INFORMATION: Begin

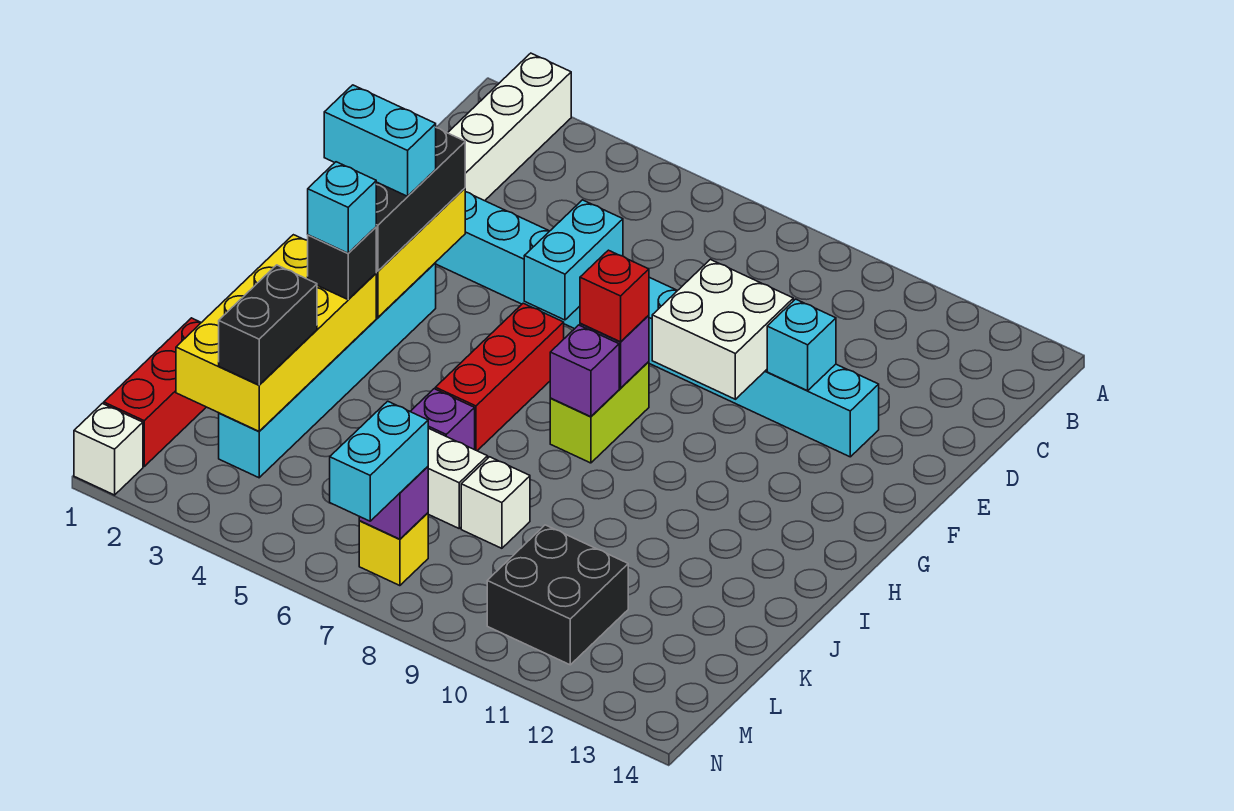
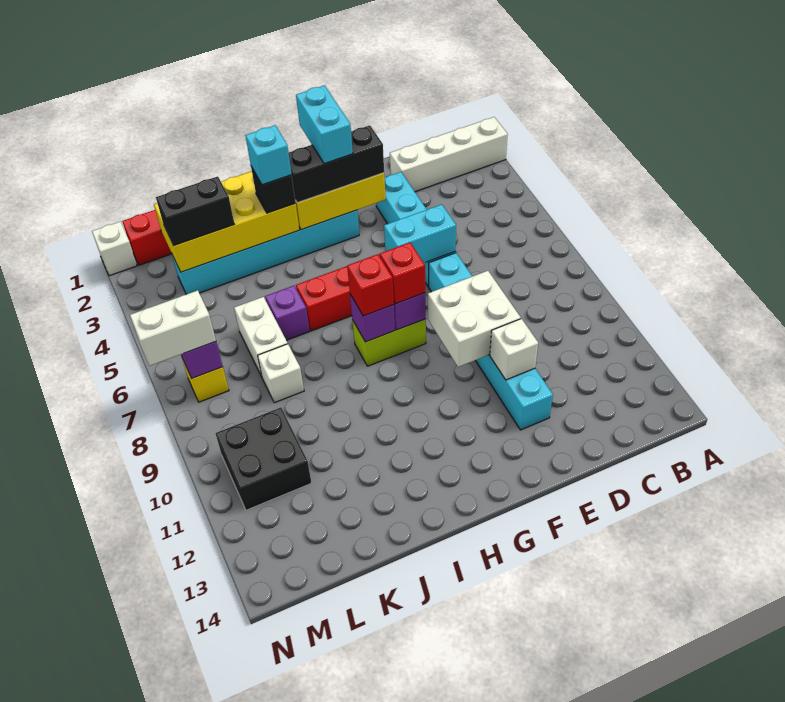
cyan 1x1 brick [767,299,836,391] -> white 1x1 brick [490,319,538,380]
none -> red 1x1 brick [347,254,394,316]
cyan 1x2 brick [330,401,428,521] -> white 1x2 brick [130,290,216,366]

INFORMATION: End
INFORMATION: Begin

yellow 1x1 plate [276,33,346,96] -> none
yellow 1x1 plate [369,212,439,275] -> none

INFORMATION: End

Here the output must be the lines above from the line with "cyan 1x1 brick" to the line with "cyan 1x2 brick", both included, duplicated word for word and nothing else.

cyan 1x1 brick [767,299,836,391] -> white 1x1 brick [490,319,538,380]
none -> red 1x1 brick [347,254,394,316]
cyan 1x2 brick [330,401,428,521] -> white 1x2 brick [130,290,216,366]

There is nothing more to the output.